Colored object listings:

_ _ _ _ _ _ _

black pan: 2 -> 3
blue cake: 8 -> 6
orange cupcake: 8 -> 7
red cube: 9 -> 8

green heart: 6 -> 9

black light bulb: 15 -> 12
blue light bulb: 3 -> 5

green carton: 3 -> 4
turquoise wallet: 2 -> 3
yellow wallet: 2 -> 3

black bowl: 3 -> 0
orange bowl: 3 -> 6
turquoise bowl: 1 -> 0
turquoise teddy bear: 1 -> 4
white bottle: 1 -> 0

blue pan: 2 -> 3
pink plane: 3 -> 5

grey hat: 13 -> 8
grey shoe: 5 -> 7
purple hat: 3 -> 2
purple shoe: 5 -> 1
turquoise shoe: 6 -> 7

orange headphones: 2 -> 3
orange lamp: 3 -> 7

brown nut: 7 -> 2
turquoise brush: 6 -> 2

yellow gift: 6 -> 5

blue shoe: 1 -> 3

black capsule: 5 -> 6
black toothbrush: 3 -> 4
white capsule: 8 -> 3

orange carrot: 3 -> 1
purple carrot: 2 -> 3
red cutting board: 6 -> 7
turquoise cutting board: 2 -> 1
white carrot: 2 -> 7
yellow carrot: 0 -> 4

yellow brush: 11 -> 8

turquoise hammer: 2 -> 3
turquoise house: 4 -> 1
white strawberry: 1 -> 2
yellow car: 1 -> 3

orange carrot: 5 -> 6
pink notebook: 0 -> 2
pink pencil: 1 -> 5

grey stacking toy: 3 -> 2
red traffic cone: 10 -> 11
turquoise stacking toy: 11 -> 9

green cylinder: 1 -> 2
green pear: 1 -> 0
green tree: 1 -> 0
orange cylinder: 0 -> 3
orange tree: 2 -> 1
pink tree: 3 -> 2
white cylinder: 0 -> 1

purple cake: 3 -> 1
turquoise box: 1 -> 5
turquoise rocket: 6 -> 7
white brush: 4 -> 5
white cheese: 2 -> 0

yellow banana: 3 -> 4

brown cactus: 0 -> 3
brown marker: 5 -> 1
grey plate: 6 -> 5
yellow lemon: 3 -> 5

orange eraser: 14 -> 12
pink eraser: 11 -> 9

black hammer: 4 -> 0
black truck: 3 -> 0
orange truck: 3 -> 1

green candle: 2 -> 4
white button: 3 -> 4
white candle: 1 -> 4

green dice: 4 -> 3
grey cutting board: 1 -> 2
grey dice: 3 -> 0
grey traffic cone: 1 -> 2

_ _ _ _ _ _ _

To do: Word for word, repeat the data from its first line through the line with "red traffic cone: 10 -> 11", including both of those lines and no others.

Result of this exercise:
black pan: 2 -> 3
blue cake: 8 -> 6
orange cupcake: 8 -> 7
red cube: 9 -> 8

green heart: 6 -> 9

black light bulb: 15 -> 12
blue light bulb: 3 -> 5

green carton: 3 -> 4
turquoise wallet: 2 -> 3
yellow wallet: 2 -> 3

black bowl: 3 -> 0
orange bowl: 3 -> 6
turquoise bowl: 1 -> 0
turquoise teddy bear: 1 -> 4
white bottle: 1 -> 0

blue pan: 2 -> 3
pink plane: 3 -> 5

grey hat: 13 -> 8
grey shoe: 5 -> 7
purple hat: 3 -> 2
purple shoe: 5 -> 1
turquoise shoe: 6 -> 7

orange headphones: 2 -> 3
orange lamp: 3 -> 7

brown nut: 7 -> 2
turquoise brush: 6 -> 2

yellow gift: 6 -> 5

blue shoe: 1 -> 3

black capsule: 5 -> 6
black toothbrush: 3 -> 4
white capsule: 8 -> 3

orange carrot: 3 -> 1
purple carrot: 2 -> 3
red cutting board: 6 -> 7
turquoise cutting board: 2 -> 1
white carrot: 2 -> 7
yellow carrot: 0 -> 4

yellow brush: 11 -> 8

turquoise hammer: 2 -> 3
turquoise house: 4 -> 1
white strawberry: 1 -> 2
yellow car: 1 -> 3

orange carrot: 5 -> 6
pink notebook: 0 -> 2
pink pencil: 1 -> 5

grey stacking toy: 3 -> 2
red traffic cone: 10 -> 11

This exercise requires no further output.